ENTRIES PROVIDED START

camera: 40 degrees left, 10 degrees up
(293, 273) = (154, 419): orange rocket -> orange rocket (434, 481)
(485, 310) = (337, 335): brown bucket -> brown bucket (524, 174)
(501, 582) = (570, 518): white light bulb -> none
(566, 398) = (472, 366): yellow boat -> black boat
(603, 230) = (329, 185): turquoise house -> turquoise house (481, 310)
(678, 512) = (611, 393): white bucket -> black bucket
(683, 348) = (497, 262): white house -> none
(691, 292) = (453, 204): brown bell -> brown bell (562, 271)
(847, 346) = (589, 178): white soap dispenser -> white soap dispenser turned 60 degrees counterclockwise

ENTRIES PROVIDED END
ENTRIES PROVIDED START

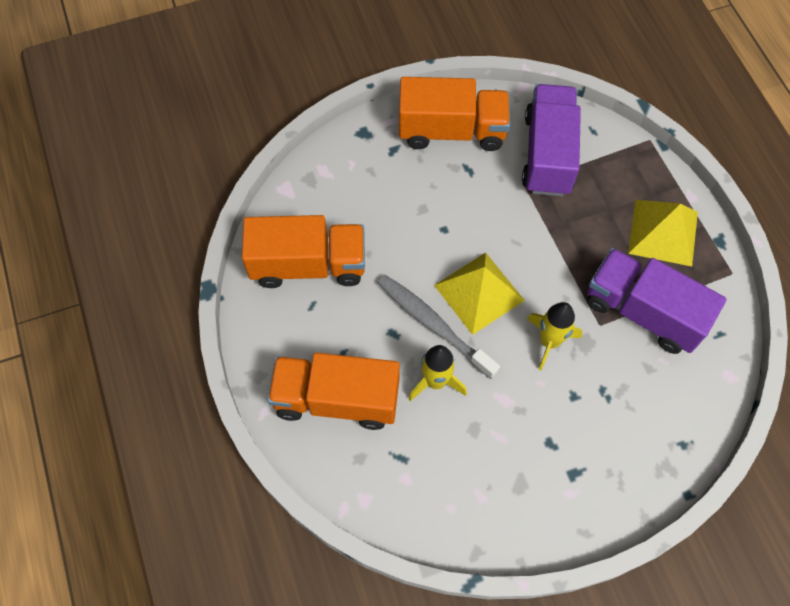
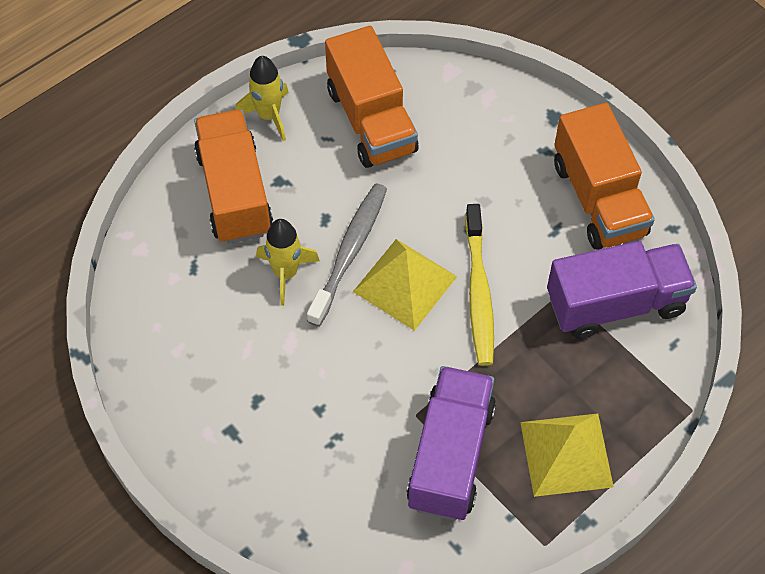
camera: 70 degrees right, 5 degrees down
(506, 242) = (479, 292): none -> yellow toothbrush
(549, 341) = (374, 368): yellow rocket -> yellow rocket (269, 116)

ENTRIES PROVIDED END
ENTRIES PROVIDED START

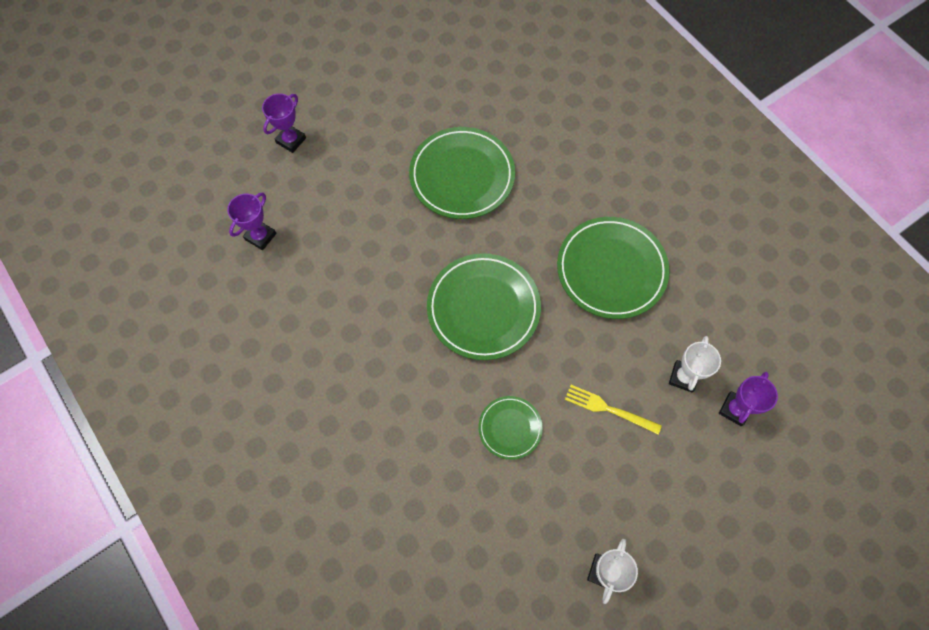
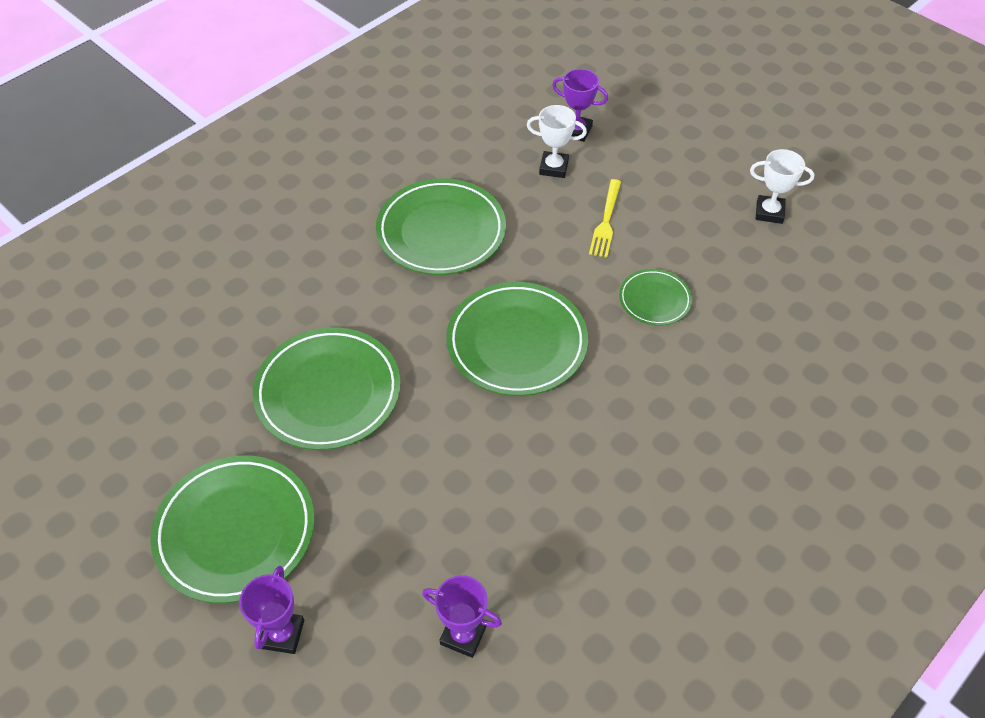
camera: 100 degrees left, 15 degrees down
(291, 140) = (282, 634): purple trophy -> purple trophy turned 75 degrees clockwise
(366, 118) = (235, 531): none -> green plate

ENTRIES PROVIDED END

TRY IT →
Reproduce exactly, and with no other material, the lines between those holding "(691, 292) = (453, 204): brown" and "(847, 346) = (589, 178): white", inclusive.

YOUR SOLUTION →
(691, 292) = (453, 204): brown bell -> brown bell (562, 271)
(847, 346) = (589, 178): white soap dispenser -> white soap dispenser turned 60 degrees counterclockwise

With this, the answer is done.